-- Excerpted data follows --

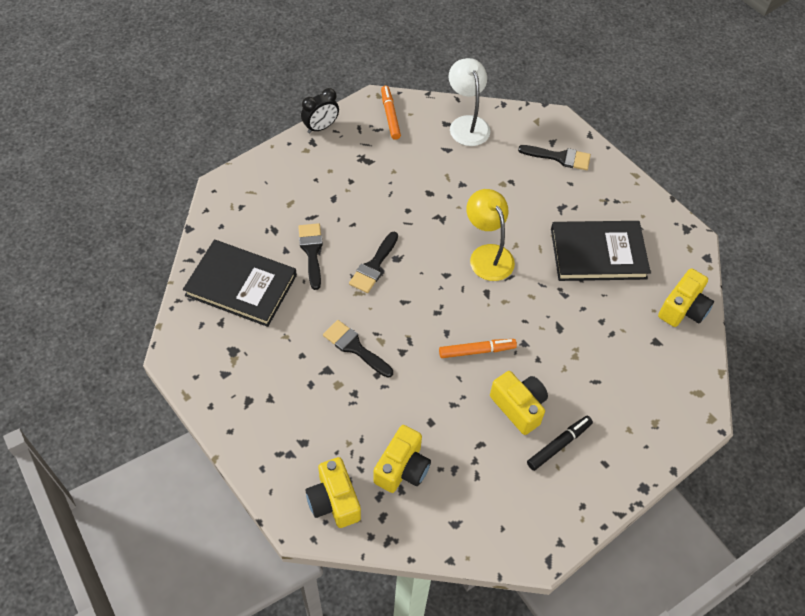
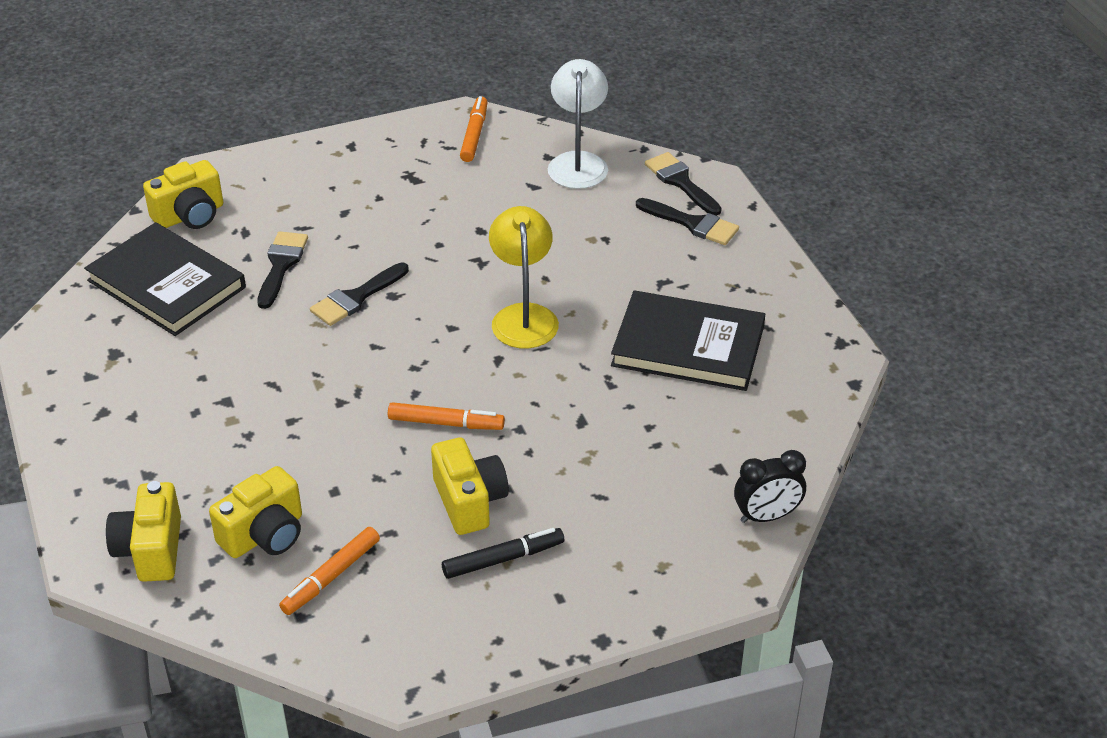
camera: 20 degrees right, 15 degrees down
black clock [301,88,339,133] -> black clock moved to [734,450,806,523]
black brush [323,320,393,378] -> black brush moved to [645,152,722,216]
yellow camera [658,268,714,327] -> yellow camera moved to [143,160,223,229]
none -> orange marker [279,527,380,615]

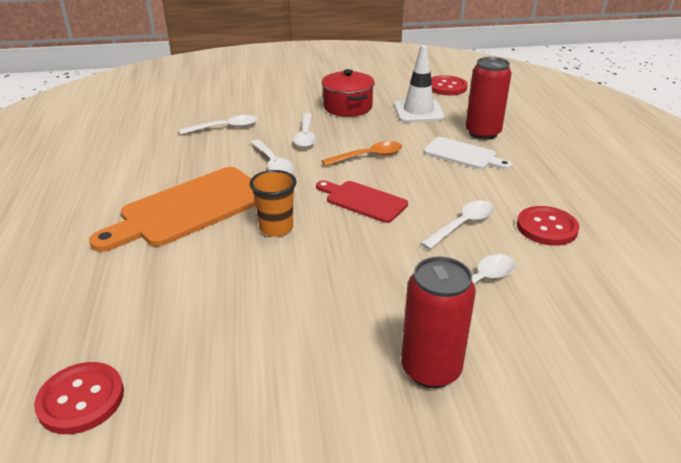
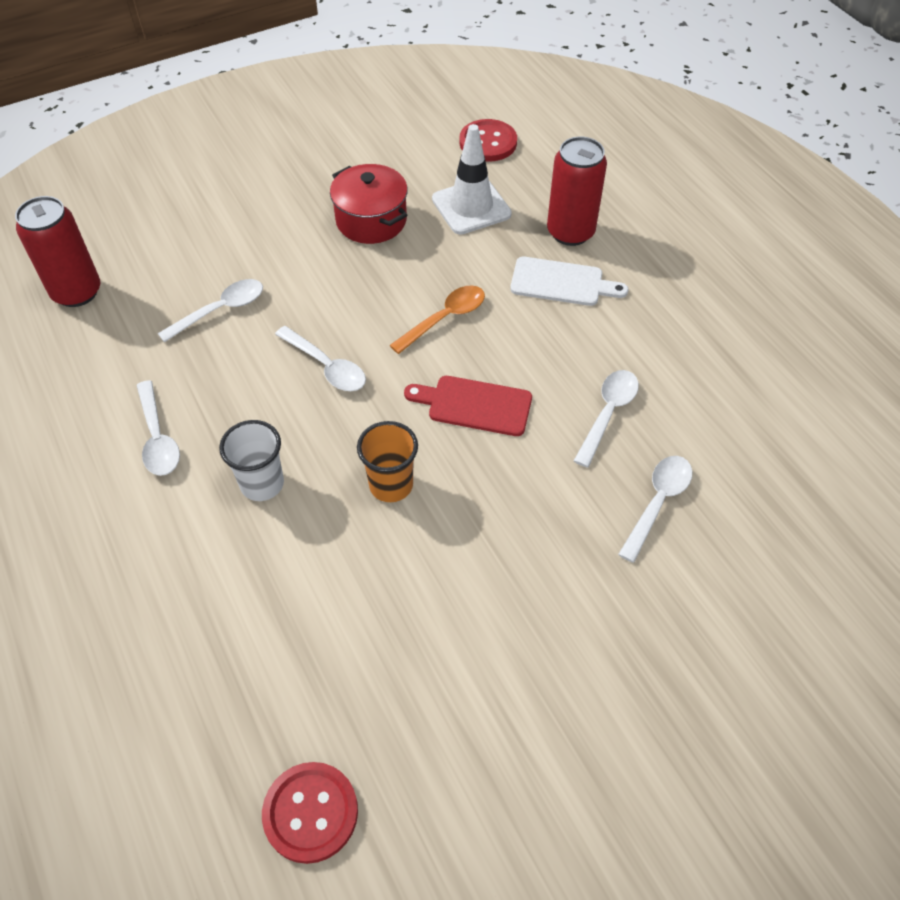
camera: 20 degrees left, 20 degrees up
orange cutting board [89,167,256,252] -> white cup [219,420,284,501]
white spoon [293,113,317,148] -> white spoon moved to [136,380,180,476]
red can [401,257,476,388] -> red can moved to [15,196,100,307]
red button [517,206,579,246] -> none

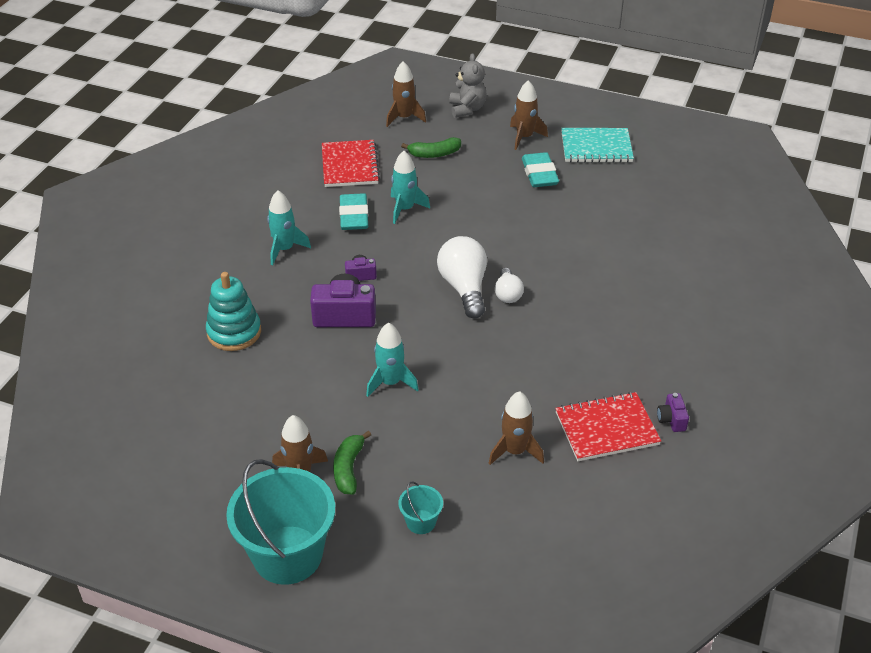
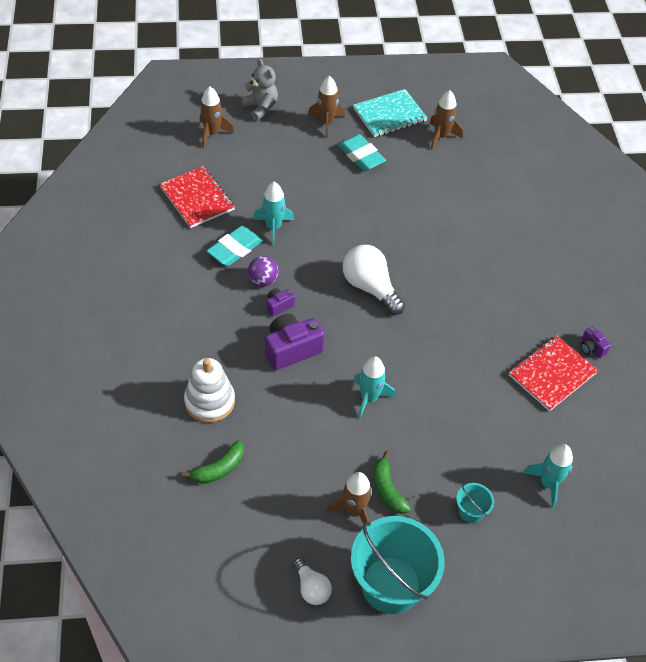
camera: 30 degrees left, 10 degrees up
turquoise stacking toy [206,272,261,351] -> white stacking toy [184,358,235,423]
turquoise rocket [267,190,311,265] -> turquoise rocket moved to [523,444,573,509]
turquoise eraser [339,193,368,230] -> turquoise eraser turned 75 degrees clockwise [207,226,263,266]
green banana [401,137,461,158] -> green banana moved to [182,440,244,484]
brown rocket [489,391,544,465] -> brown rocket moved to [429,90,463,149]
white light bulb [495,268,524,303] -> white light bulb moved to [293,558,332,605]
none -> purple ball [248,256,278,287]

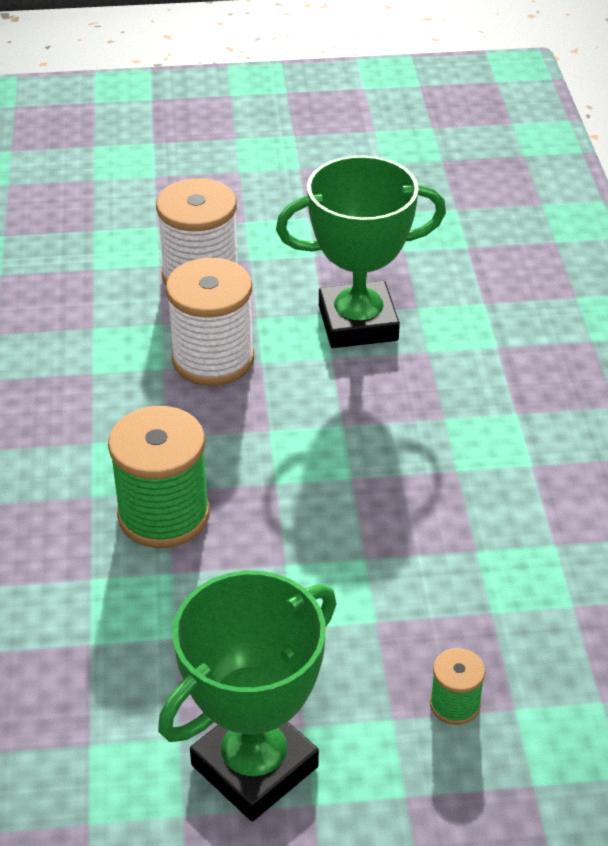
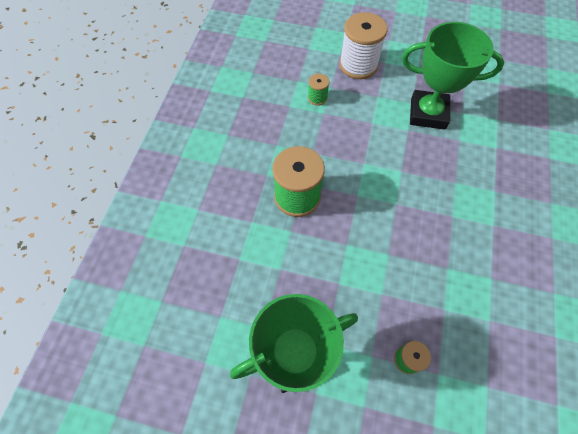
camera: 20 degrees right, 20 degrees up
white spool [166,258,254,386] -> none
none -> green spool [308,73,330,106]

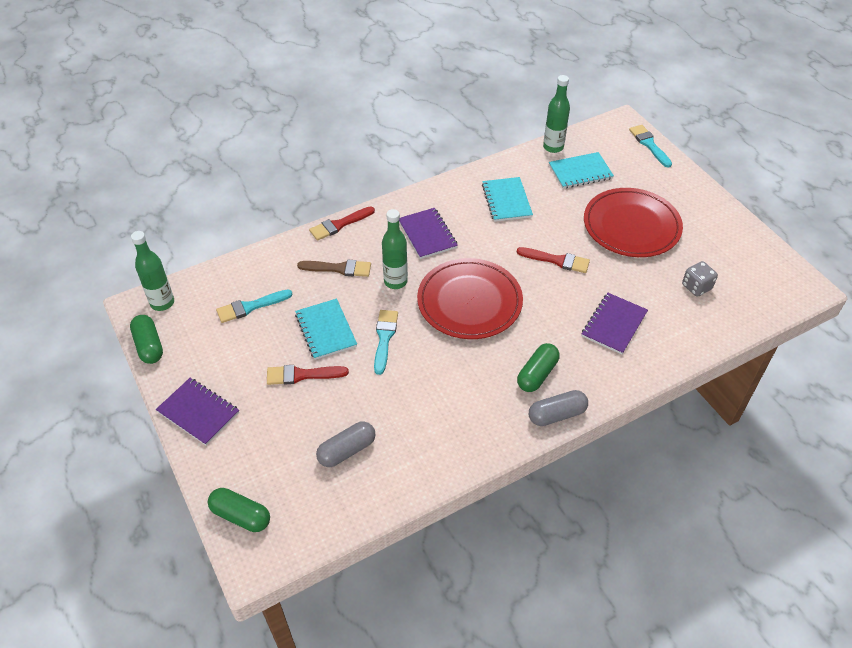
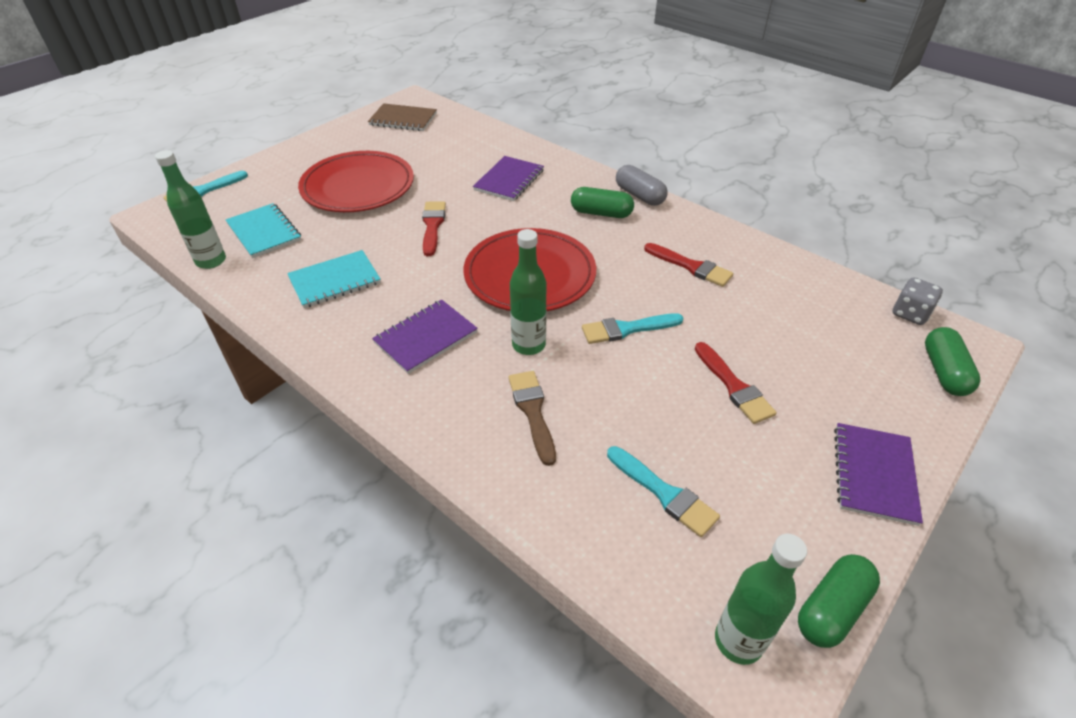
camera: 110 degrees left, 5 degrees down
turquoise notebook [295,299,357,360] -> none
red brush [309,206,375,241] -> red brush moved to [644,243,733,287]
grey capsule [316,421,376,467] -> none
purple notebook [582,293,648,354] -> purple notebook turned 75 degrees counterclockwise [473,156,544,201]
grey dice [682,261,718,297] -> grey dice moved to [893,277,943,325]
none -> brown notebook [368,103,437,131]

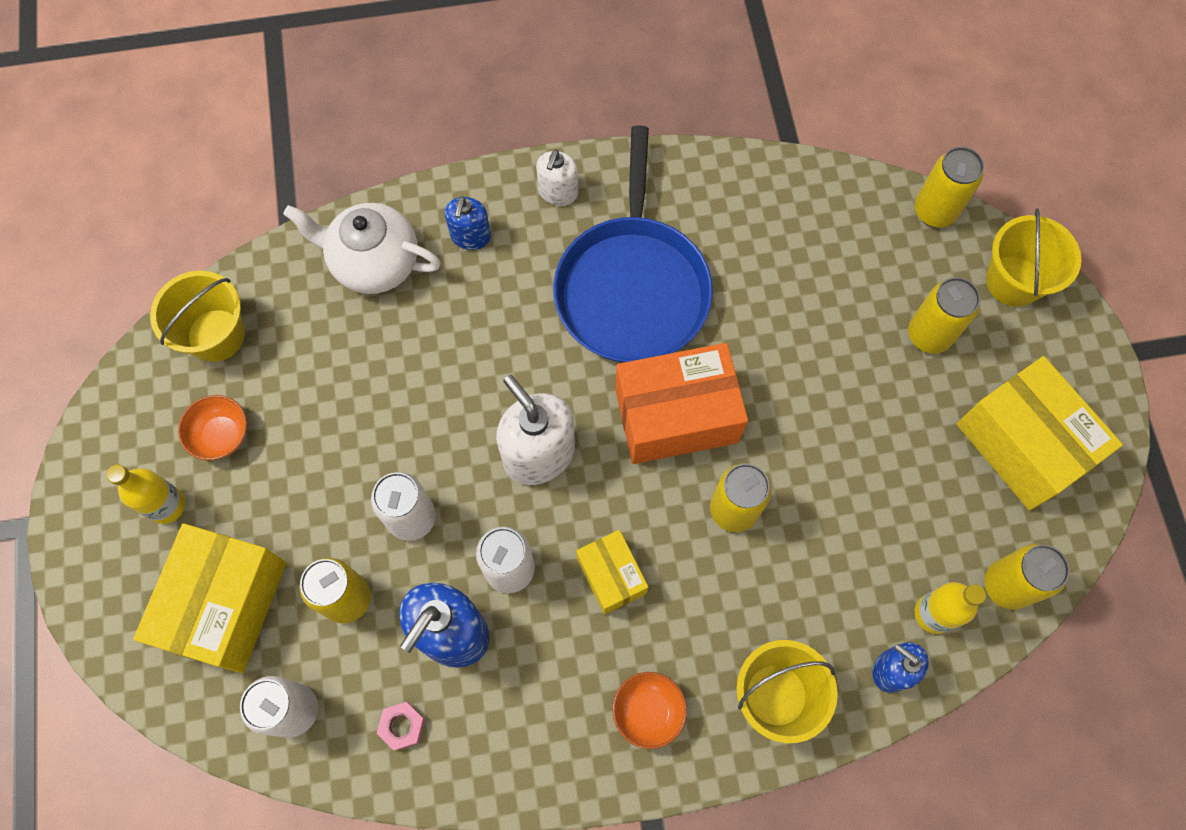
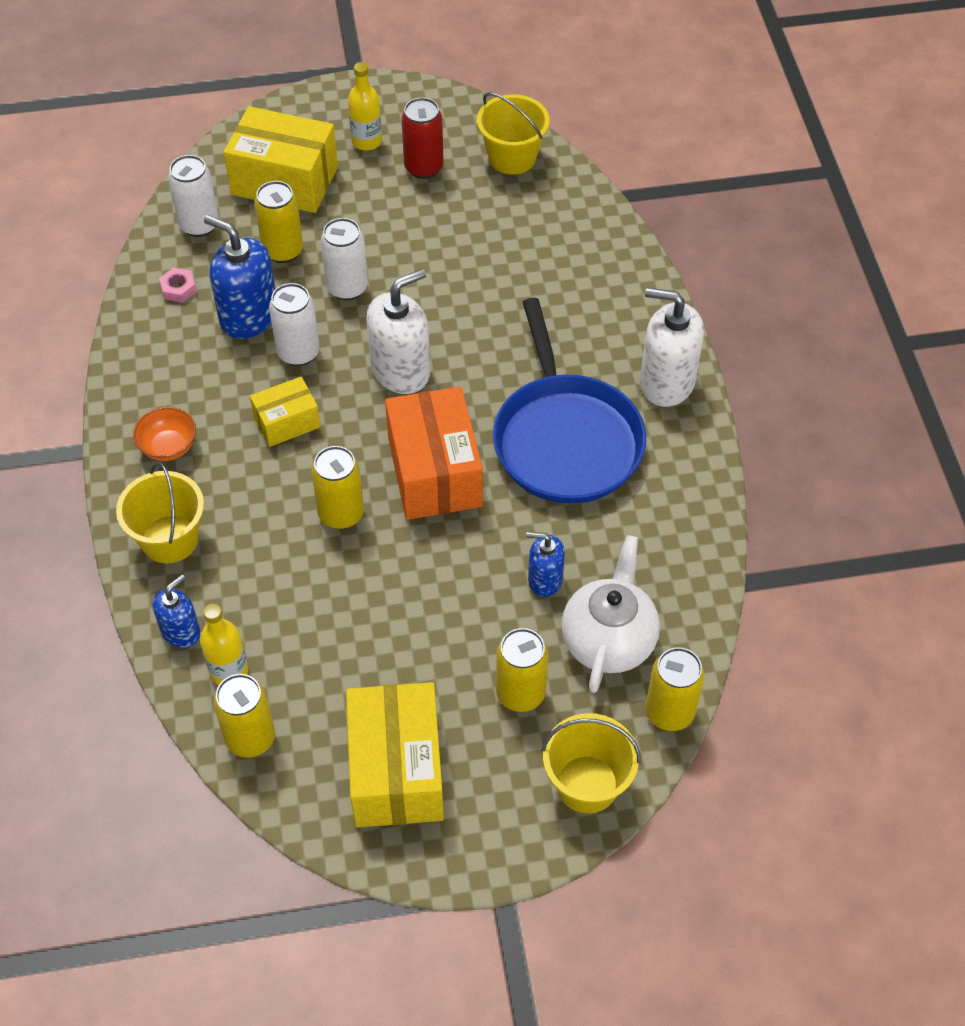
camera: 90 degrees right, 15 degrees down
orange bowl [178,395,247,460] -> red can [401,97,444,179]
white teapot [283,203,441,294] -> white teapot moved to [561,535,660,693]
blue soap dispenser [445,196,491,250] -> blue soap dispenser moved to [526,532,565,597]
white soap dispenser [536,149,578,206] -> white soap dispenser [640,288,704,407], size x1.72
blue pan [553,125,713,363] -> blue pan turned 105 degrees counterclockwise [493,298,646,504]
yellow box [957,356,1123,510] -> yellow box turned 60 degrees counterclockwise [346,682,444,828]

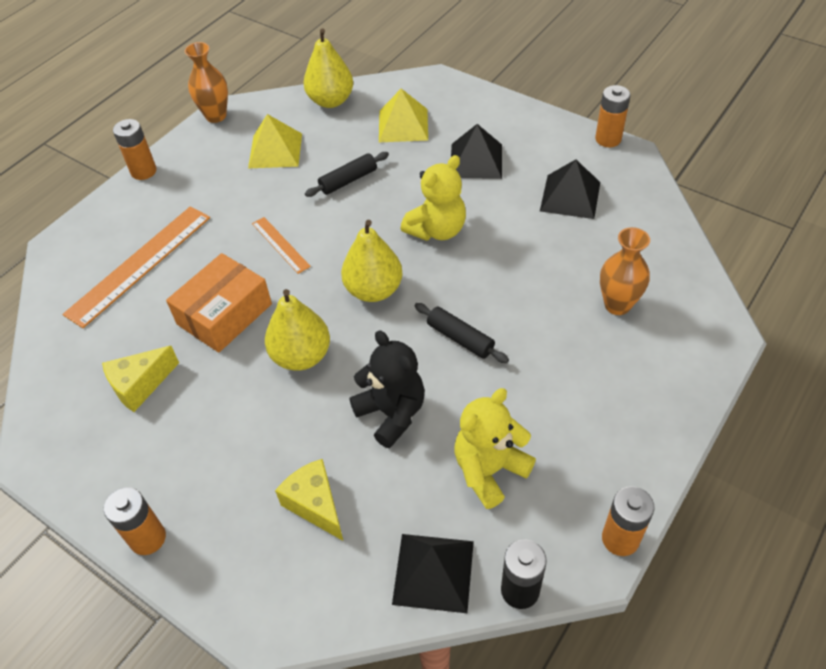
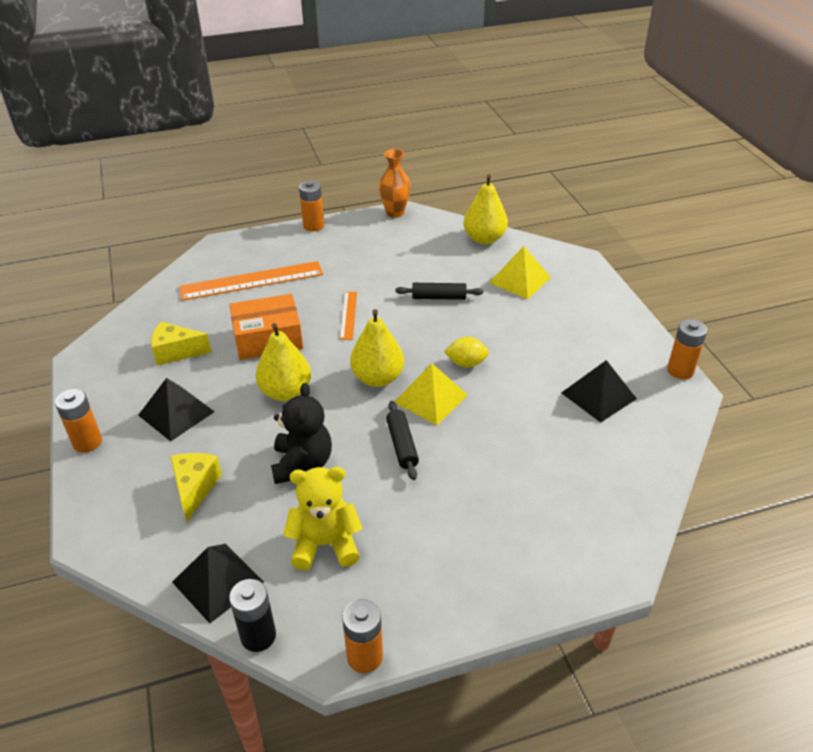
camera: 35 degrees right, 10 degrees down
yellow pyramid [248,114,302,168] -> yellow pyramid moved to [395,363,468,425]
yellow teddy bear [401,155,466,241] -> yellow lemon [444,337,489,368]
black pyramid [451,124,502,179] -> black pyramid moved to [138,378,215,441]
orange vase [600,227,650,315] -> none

-- Excerpted data concluded --

Exercise directions →
Look at the listing and set down only the lines from its start through the line with "red button [517,206,579,246] -> none", word for word and without pictures.

Answer →
camera: 20 degrees right, 15 degrees down
black clock [301,88,339,133] -> black clock moved to [734,450,806,523]
black brush [323,320,393,378] -> black brush moved to [645,152,722,216]
yellow camera [658,268,714,327] -> yellow camera moved to [143,160,223,229]
none -> orange marker [279,527,380,615]

camera: 20 degrees left, 20 degrees up
orange cutting board [89,167,256,252] -> white cup [219,420,284,501]
white spoon [293,113,317,148] -> white spoon moved to [136,380,180,476]
red can [401,257,476,388] -> red can moved to [15,196,100,307]
red button [517,206,579,246] -> none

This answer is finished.